Directions for this task:
Can you reproduce the items word for word, from the very first line of the items through the line that contains "manuscripts [162, 1442]", with both of those lines included? Leave the pictures out of your answer.

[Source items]
■ ■ ■ ■ ■ ■ ■

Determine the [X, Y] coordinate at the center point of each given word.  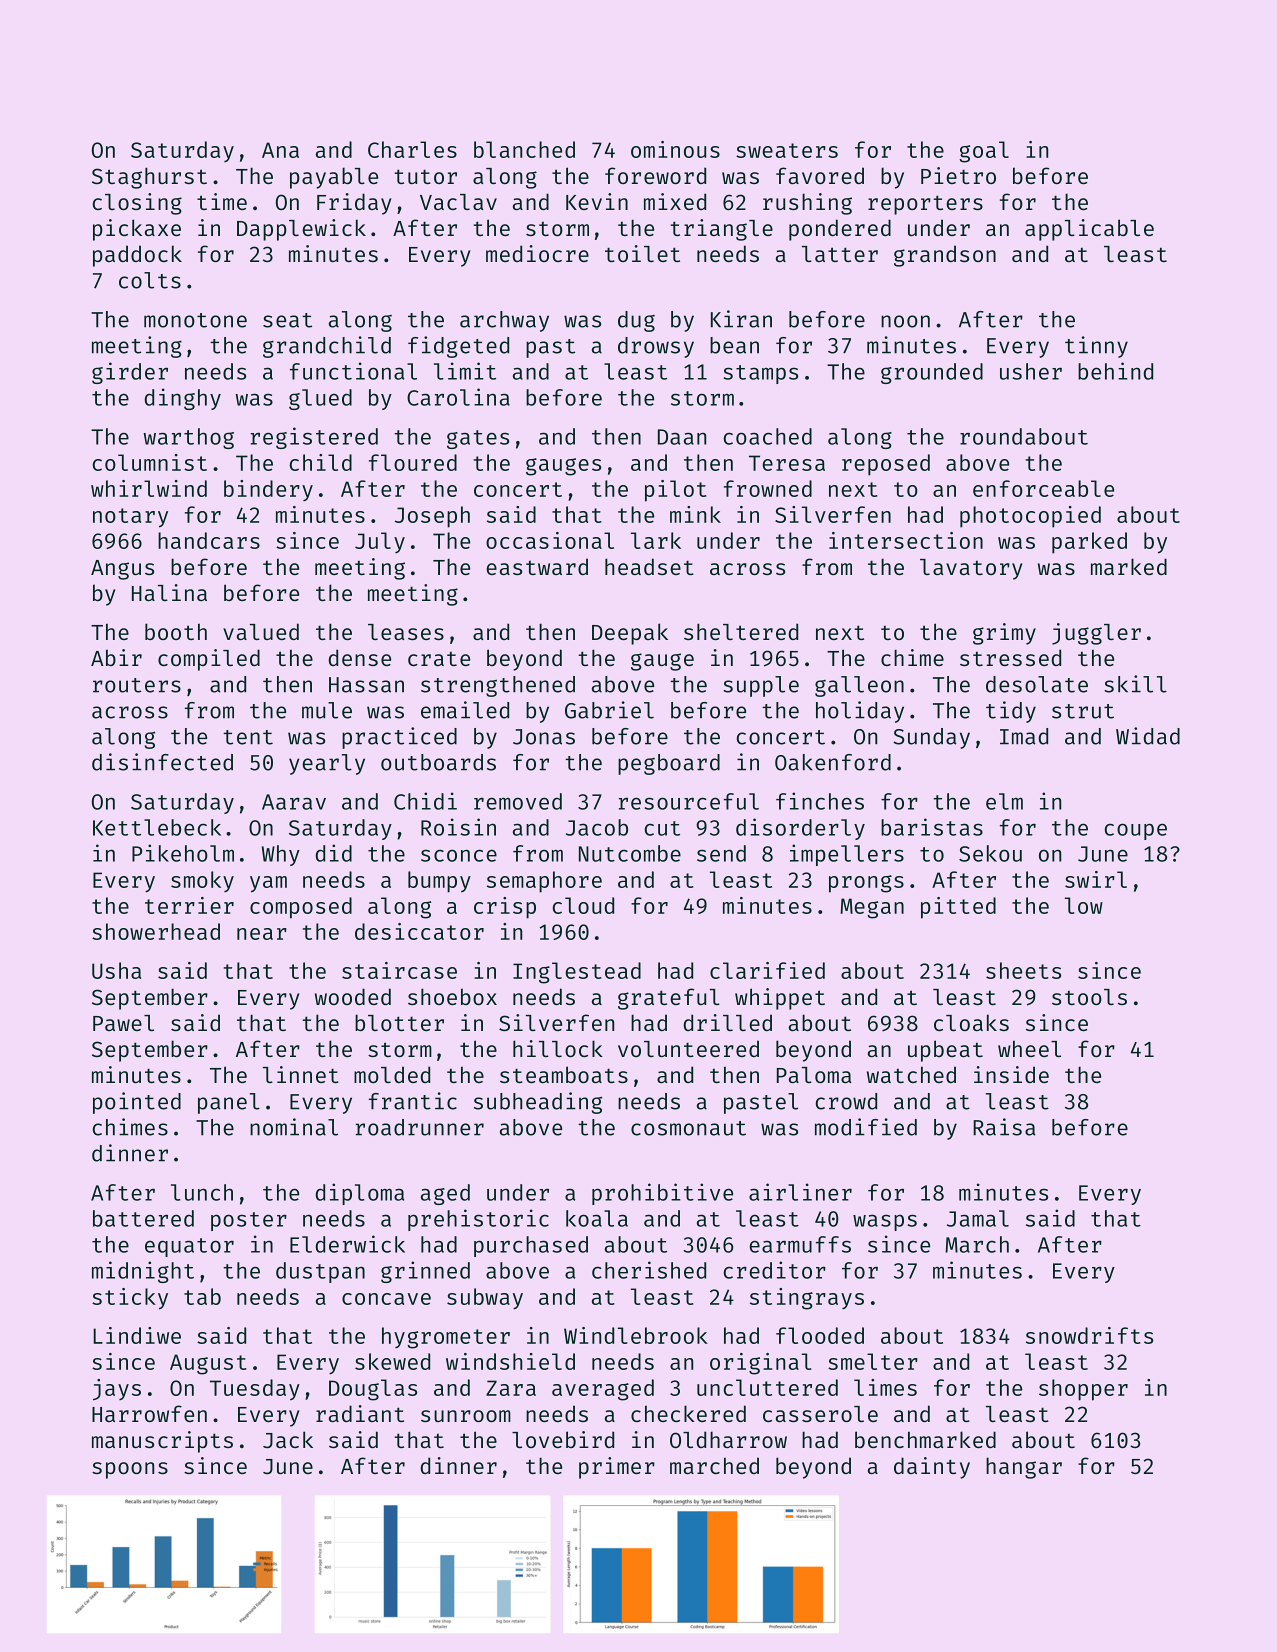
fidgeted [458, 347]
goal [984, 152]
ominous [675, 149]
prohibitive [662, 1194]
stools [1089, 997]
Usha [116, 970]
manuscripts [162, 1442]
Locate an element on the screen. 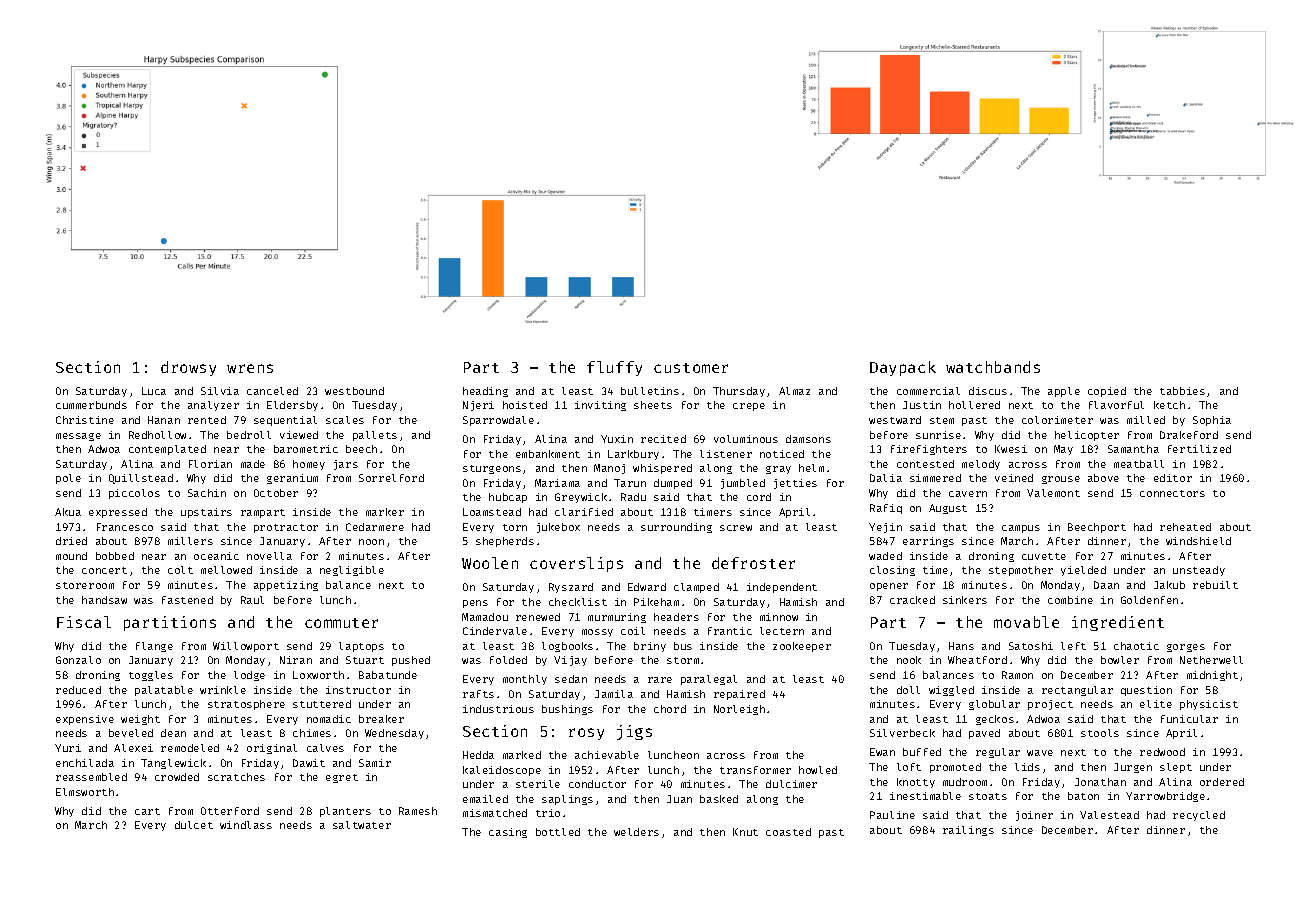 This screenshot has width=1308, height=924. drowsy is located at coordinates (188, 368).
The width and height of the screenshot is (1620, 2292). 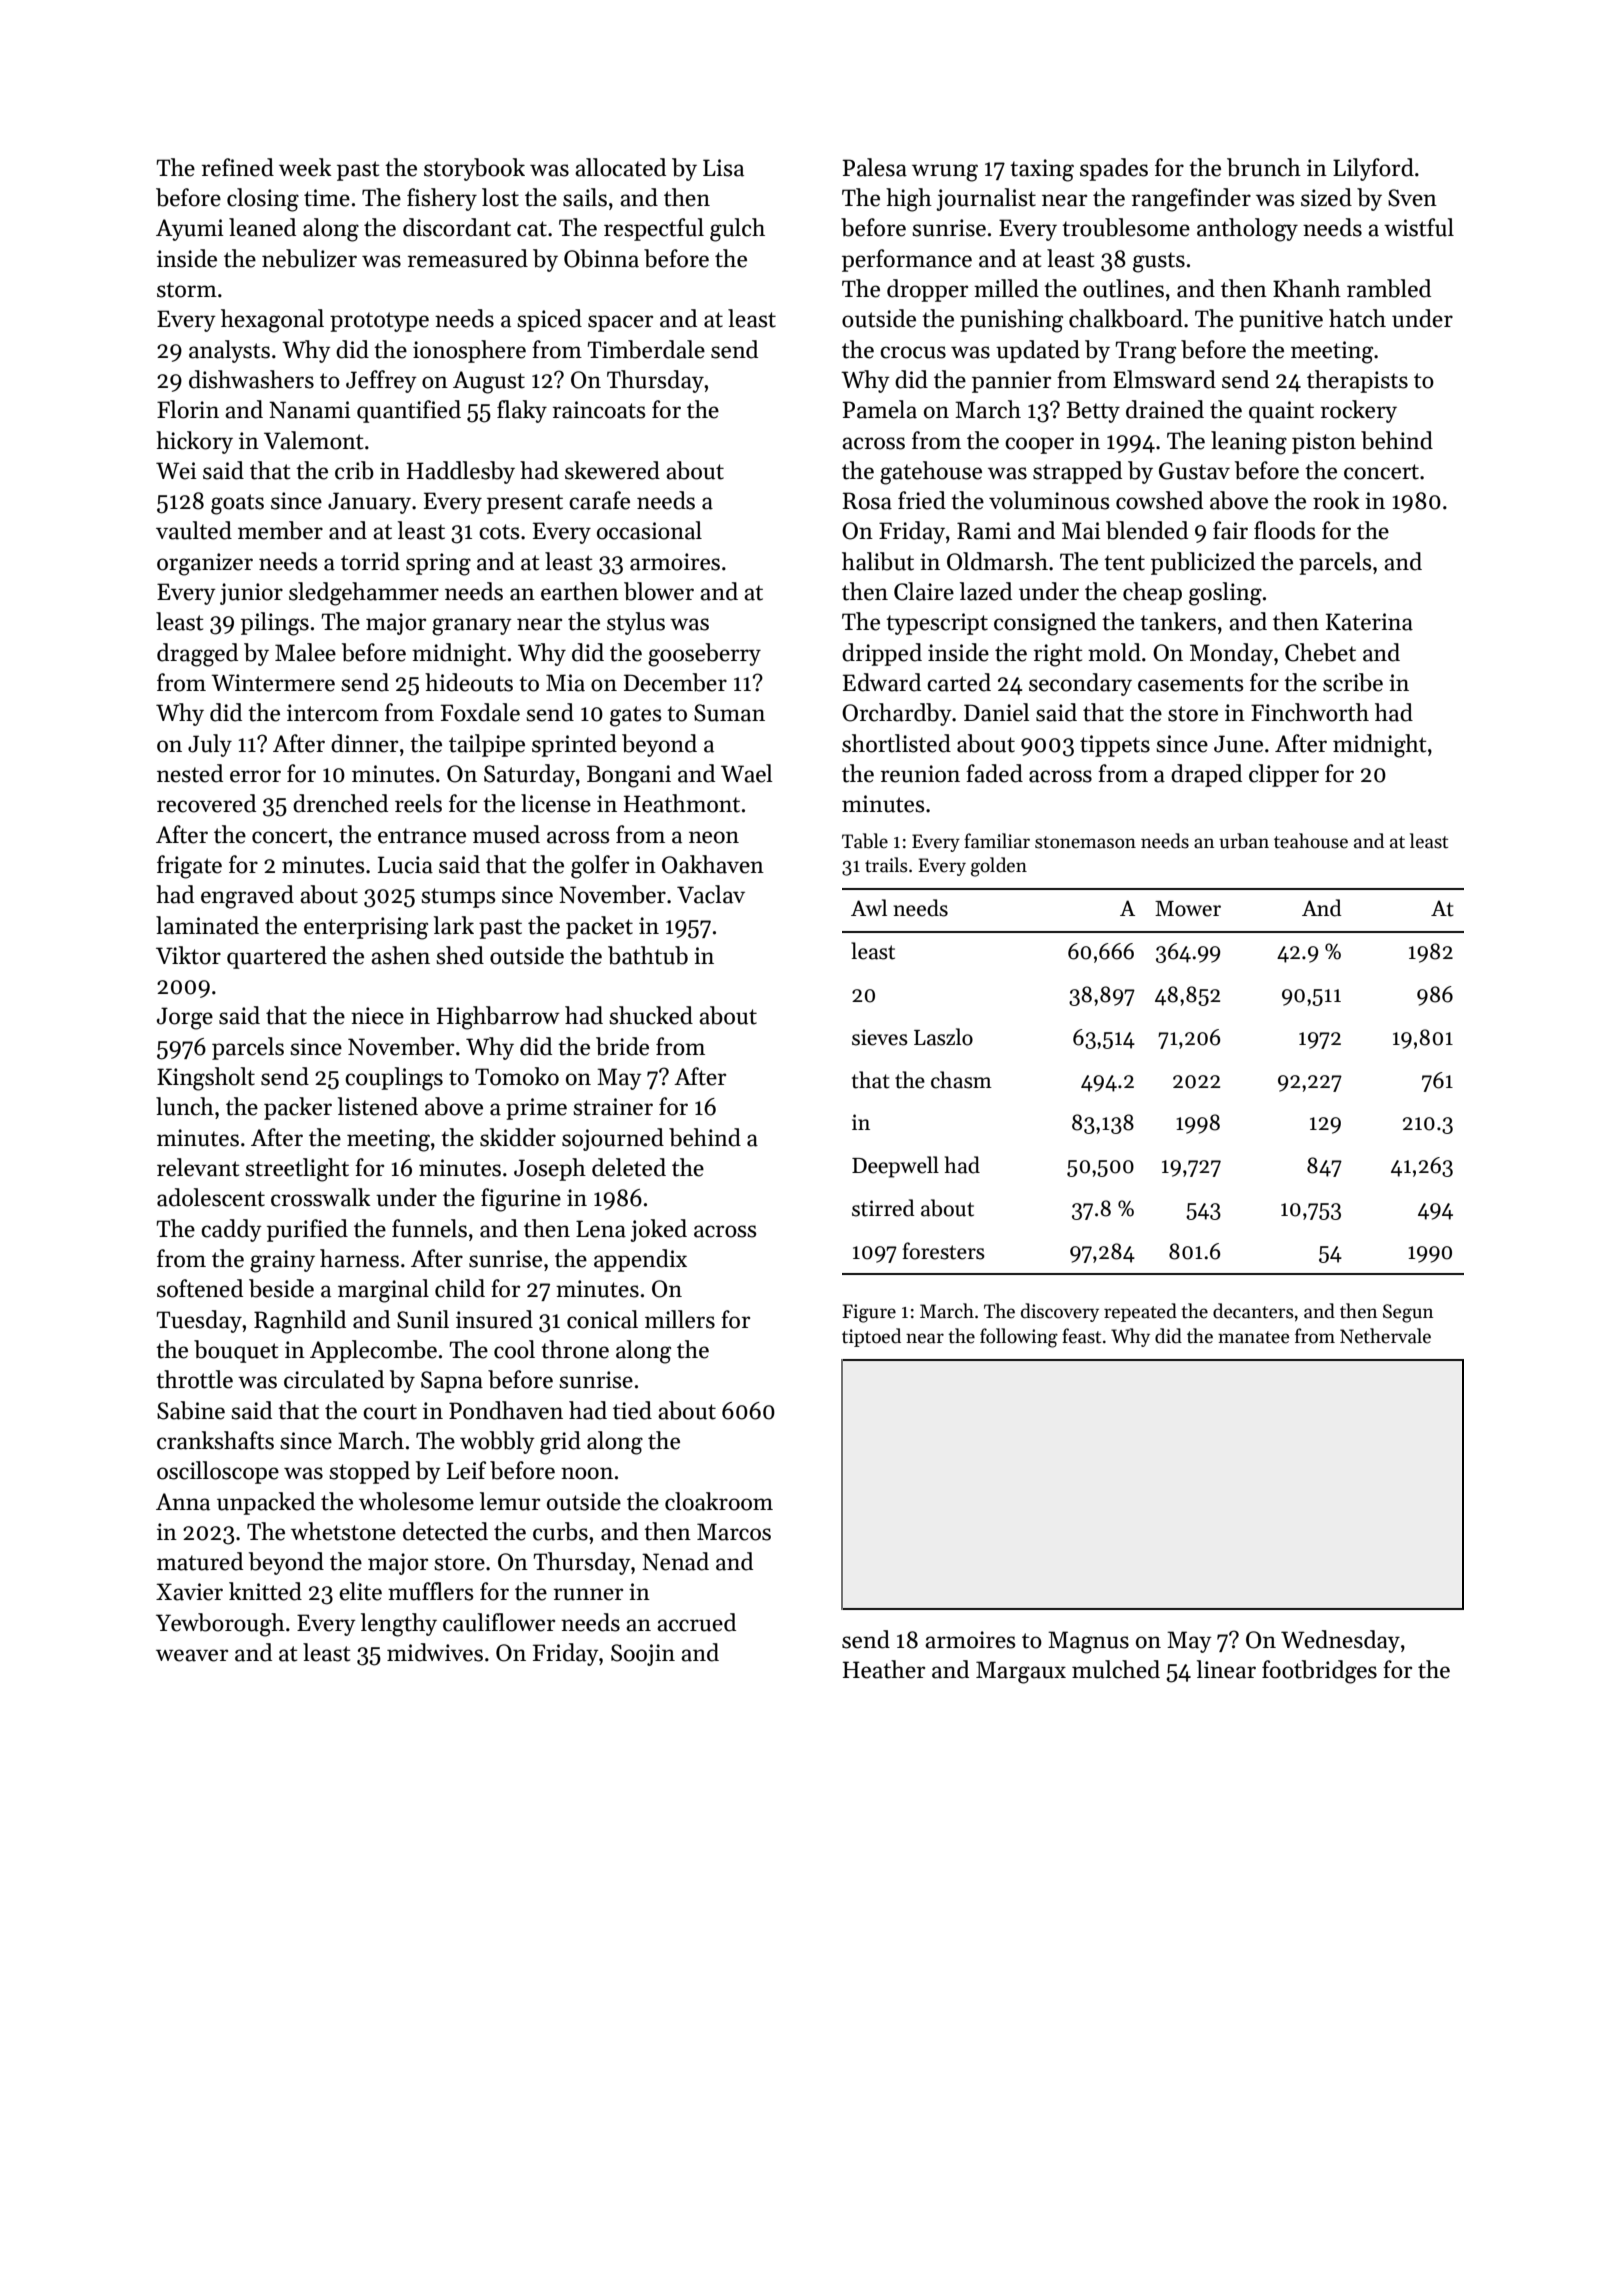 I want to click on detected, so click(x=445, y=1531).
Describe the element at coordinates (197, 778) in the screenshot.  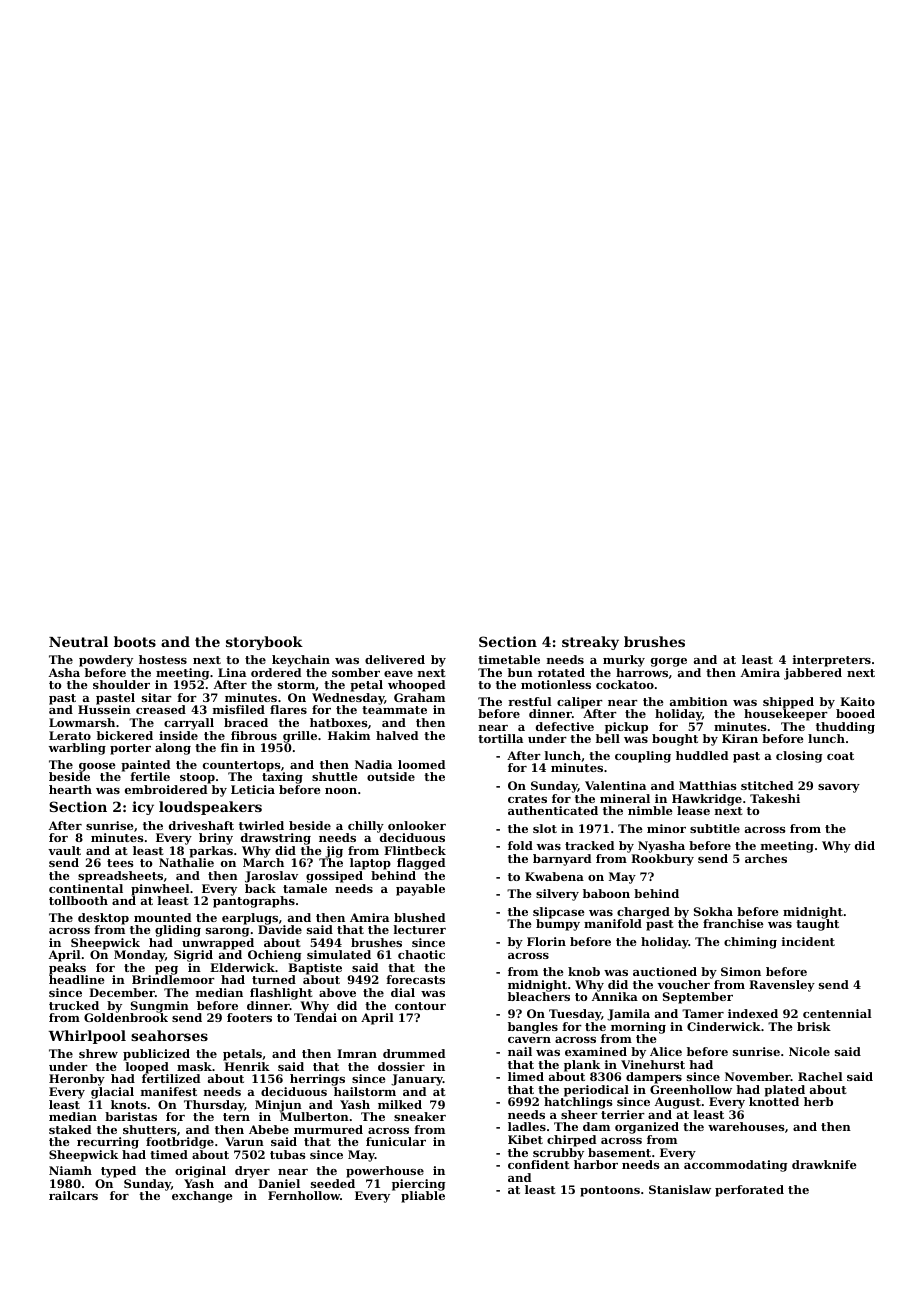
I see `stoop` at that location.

■ ■ ■ ■ ■ ■ ■

Result of this exercise:
Determine the [X, Y] coordinate at the center point of each given word.  
fidgeted [458, 347]
goal [984, 152]
ominous [675, 149]
prohibitive [662, 1194]
stools [1089, 997]
Usha [116, 970]
manuscripts [162, 1442]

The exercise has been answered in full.